* WORK TO COMPLETE:
Please print, exactly as written, the line containing "(118, 212) = (736, 356): none -> grey camera" and each line after it through the end of the material; pictures stay out.
----- MATERIAL PROVIDED -----
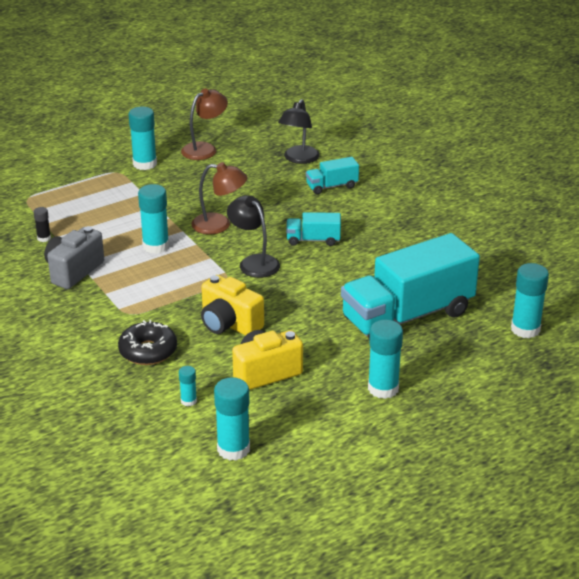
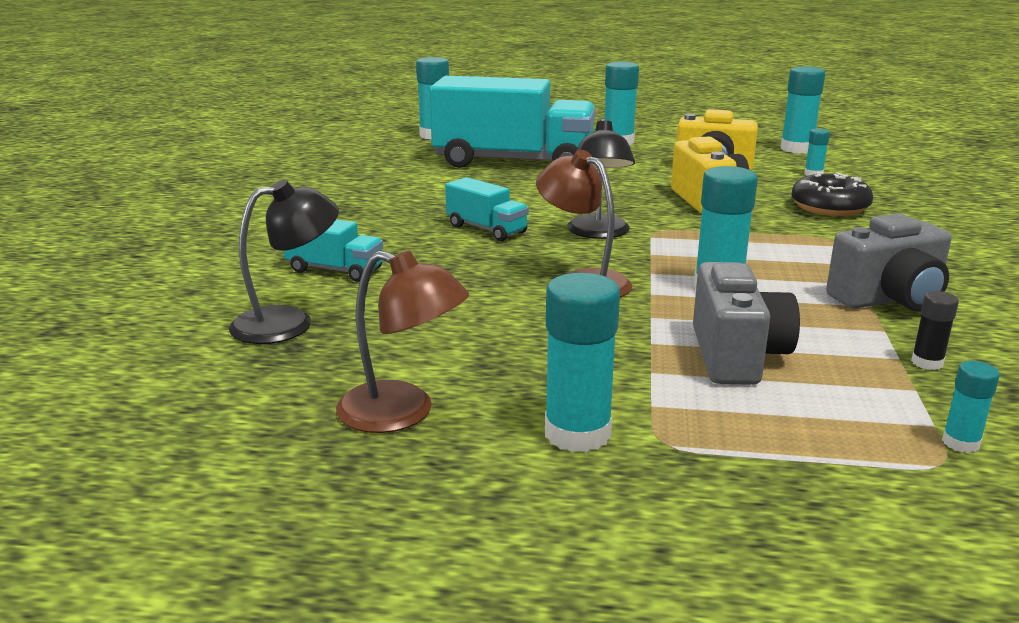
camera: 140 degrees left, 10 degrees down
(23, 207) = (960, 443): none -> turquoise glue stick
(118, 212) = (736, 356): none -> grey camera
(205, 149) = (402, 413): brown lamp -> brown lamp turned 150 degrees counterclockwise

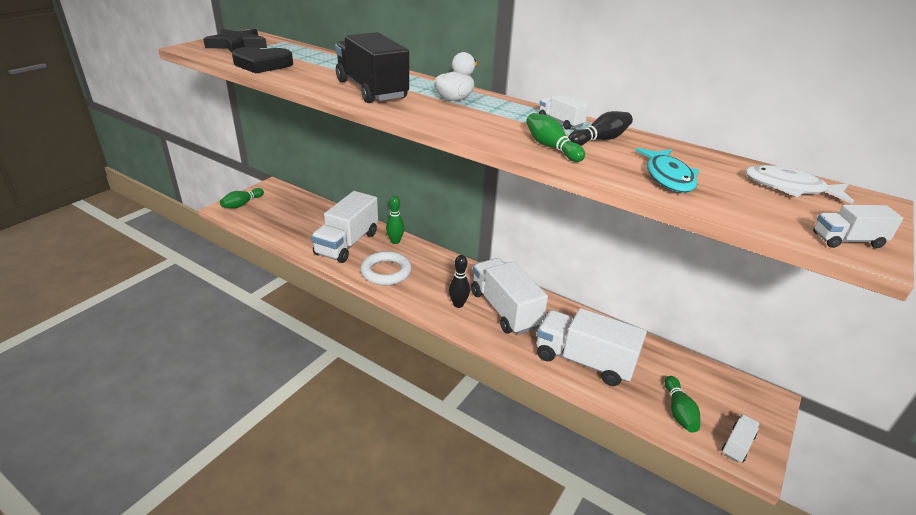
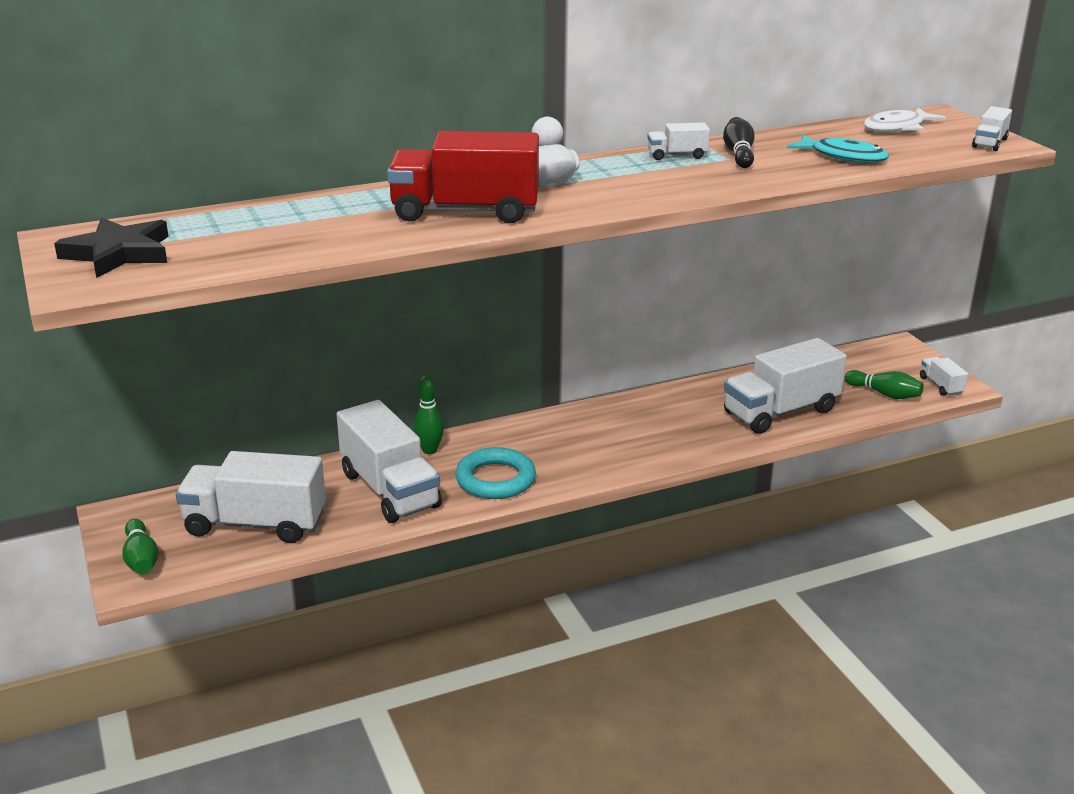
camera: 55 degrees left, 5 degrees down
(262, 64) = (258, 252): black heart -> none
(371, 90) = (465, 212): black truck -> red truck
(386, 272) = (495, 479): white ring -> turquoise ring
(458, 304) = (617, 450): black bowling pin -> none
(505, 309) = (656, 424): white truck -> white truck (255, 524)
(551, 147) = (737, 177): green bowling pin -> none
-----
* RESPONSE BOX:
(118, 212) = (736, 356): none -> grey camera
(205, 149) = (402, 413): brown lamp -> brown lamp turned 150 degrees counterclockwise

camera: 55 degrees left, 5 degrees down
(262, 64) = (258, 252): black heart -> none
(371, 90) = (465, 212): black truck -> red truck
(386, 272) = (495, 479): white ring -> turquoise ring
(458, 304) = (617, 450): black bowling pin -> none
(505, 309) = (656, 424): white truck -> white truck (255, 524)
(551, 147) = (737, 177): green bowling pin -> none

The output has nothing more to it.